*Exercise*.
The reply should be the records repeated exactly, without any images.
###
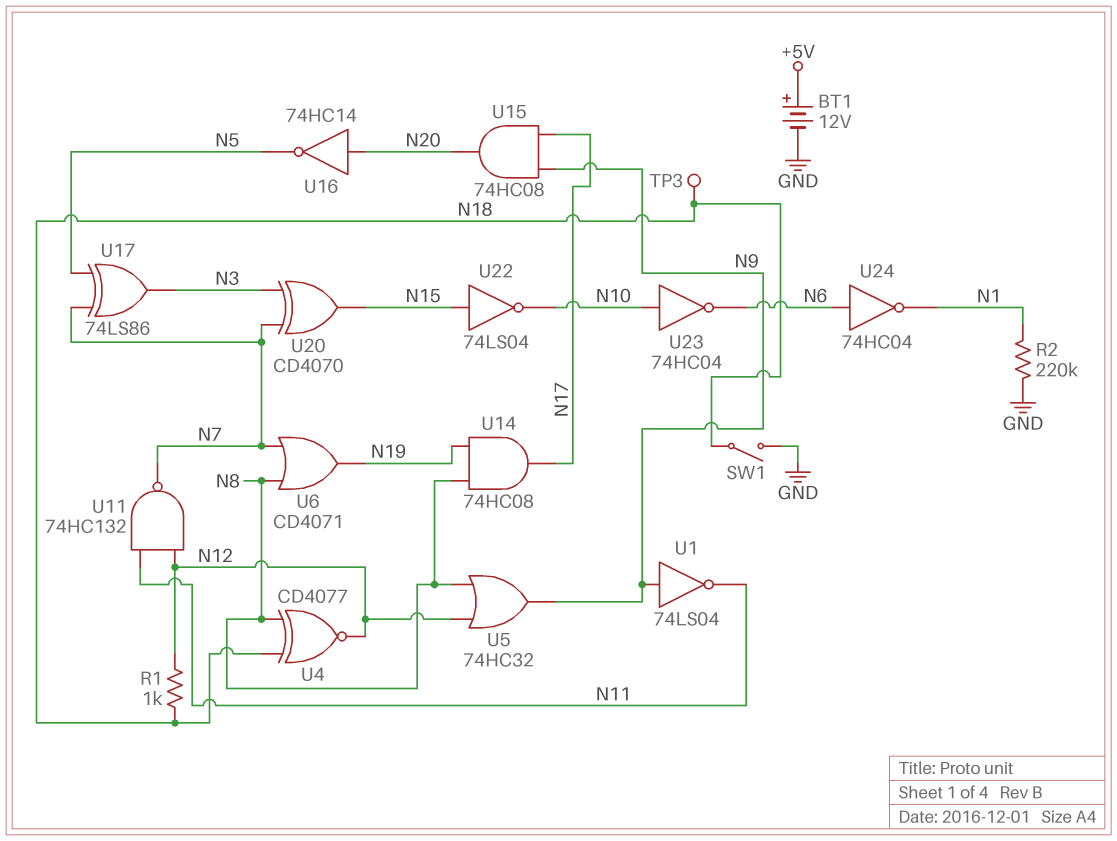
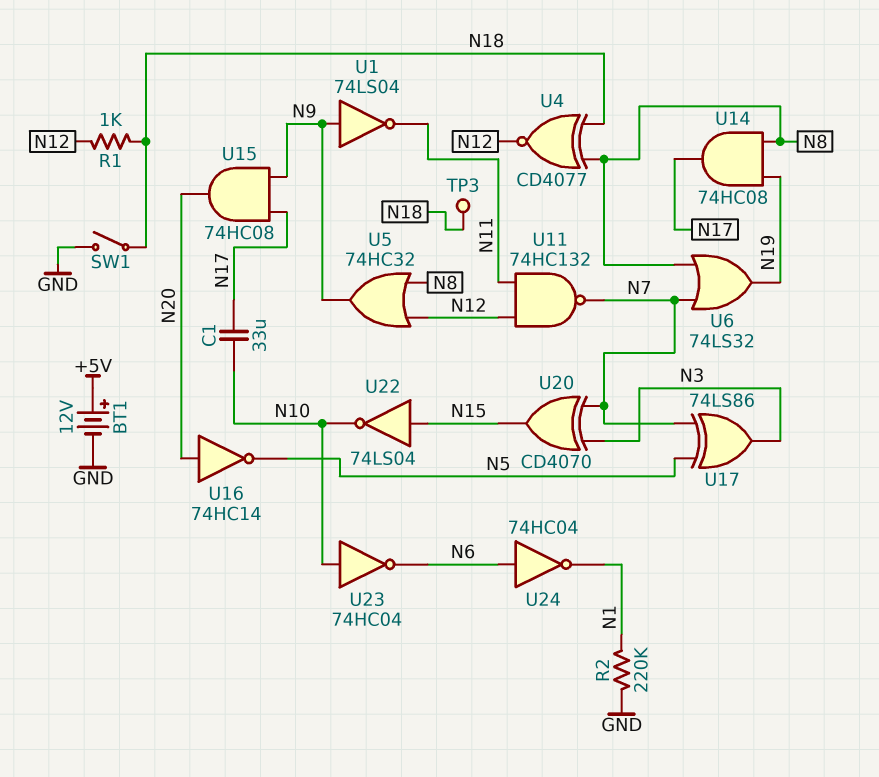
C1: none -> 33uF (N10, N17)
U6: OR CD4071 (in N7, in N8, out N19) -> OR 74LS32 (in N7, in N8, out N19)

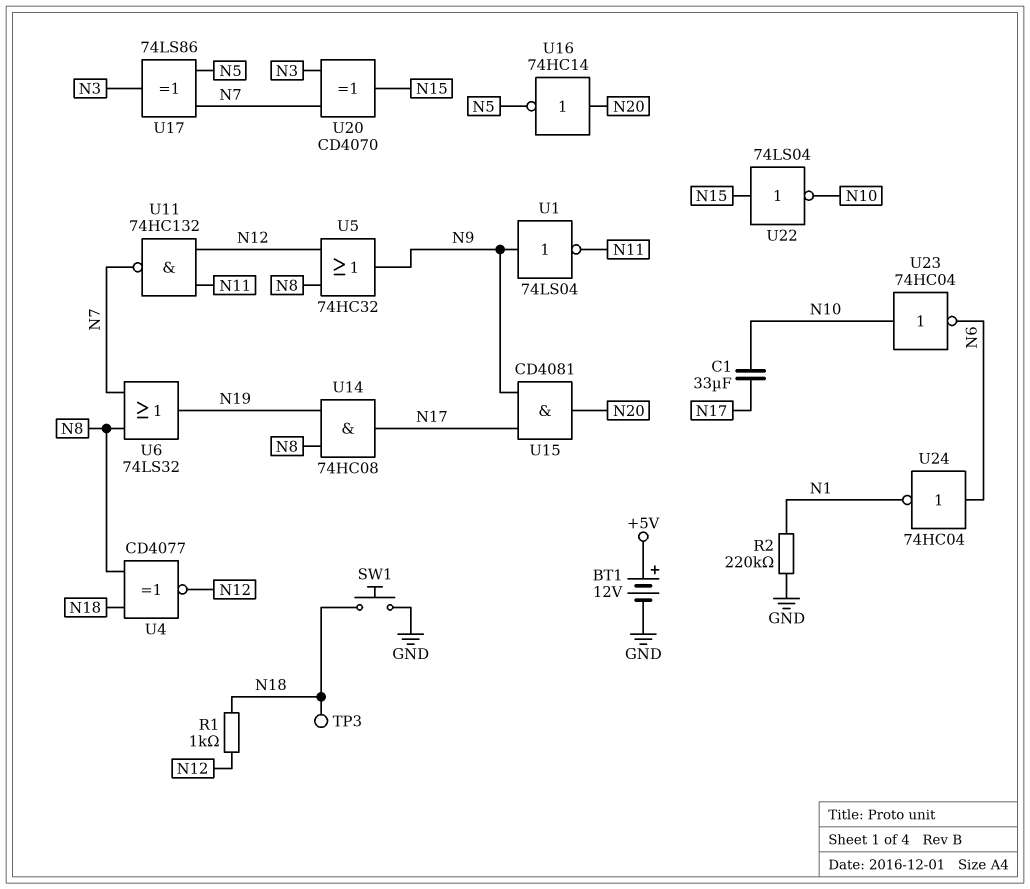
SW1: switch (GND, N18) -> button (GND, N18)
U15: AND 74HC08 (in N9, in N17, out N20) -> AND CD4081 (in N9, in N17, out N20)

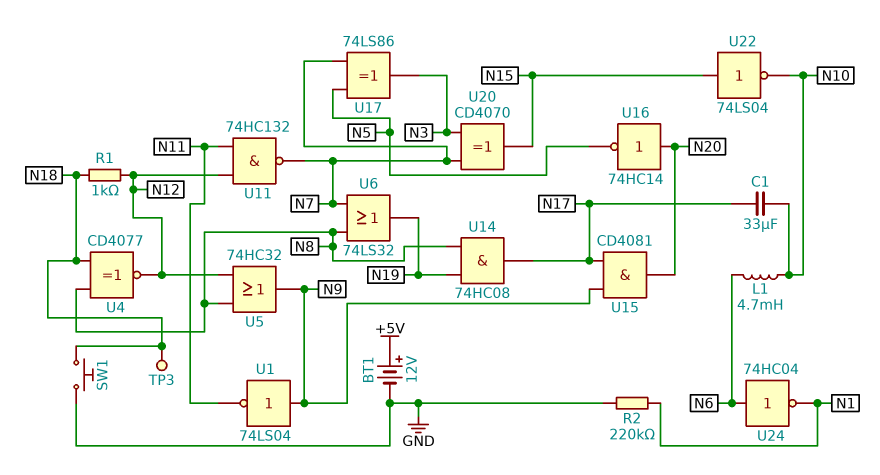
L1: none -> 4.7mH (N6, N10)
U23: NOT 74HC04 (in N10, out N6) -> none

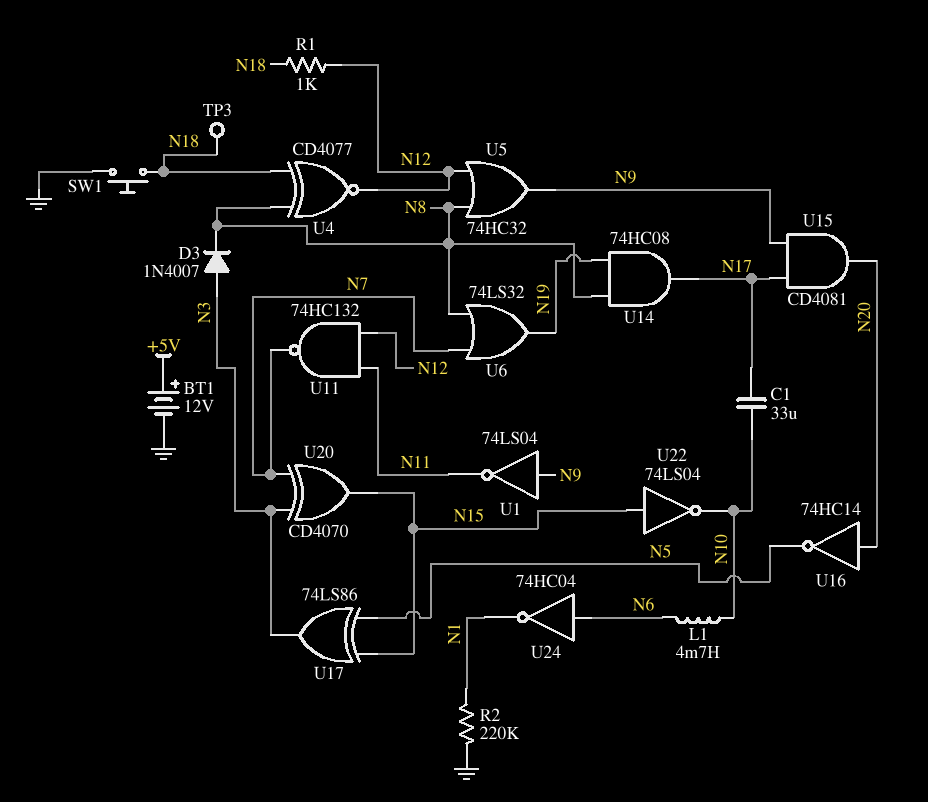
D3: none -> diode 1N4007 (A N3, K N8)
U17: XOR 74LS86 (in N5, in N7, out N3) -> XOR 74LS86 (in N5, in N15, out N3)

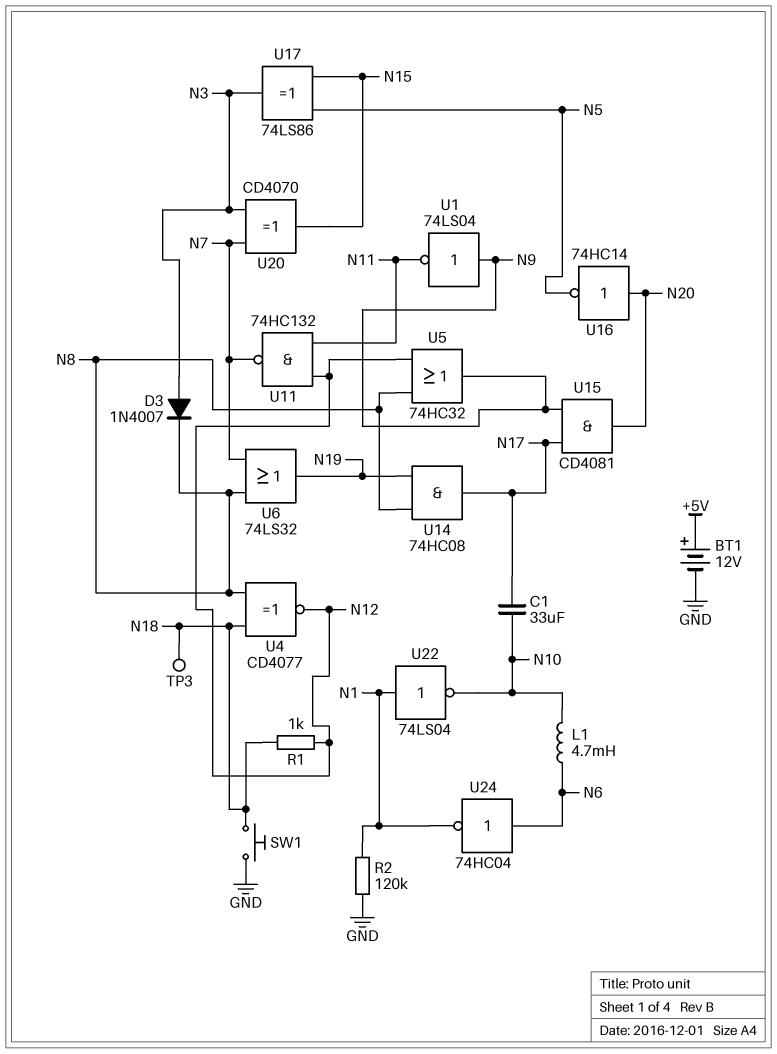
R2: 220k (GND, N1) -> 120k (GND, N1)
U22: NOT 74LS04 (in N15, out N10) -> NOT 74LS04 (in N1, out N10)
###
*Written solution*.
C1: none -> 33uF (N10, N17)
U6: OR CD4071 (in N7, in N8, out N19) -> OR 74LS32 (in N7, in N8, out N19)

SW1: switch (GND, N18) -> button (GND, N18)
U15: AND 74HC08 (in N9, in N17, out N20) -> AND CD4081 (in N9, in N17, out N20)

L1: none -> 4.7mH (N6, N10)
U23: NOT 74HC04 (in N10, out N6) -> none

D3: none -> diode 1N4007 (A N3, K N8)
U17: XOR 74LS86 (in N5, in N7, out N3) -> XOR 74LS86 (in N5, in N15, out N3)

R2: 220k (GND, N1) -> 120k (GND, N1)
U22: NOT 74LS04 (in N15, out N10) -> NOT 74LS04 (in N1, out N10)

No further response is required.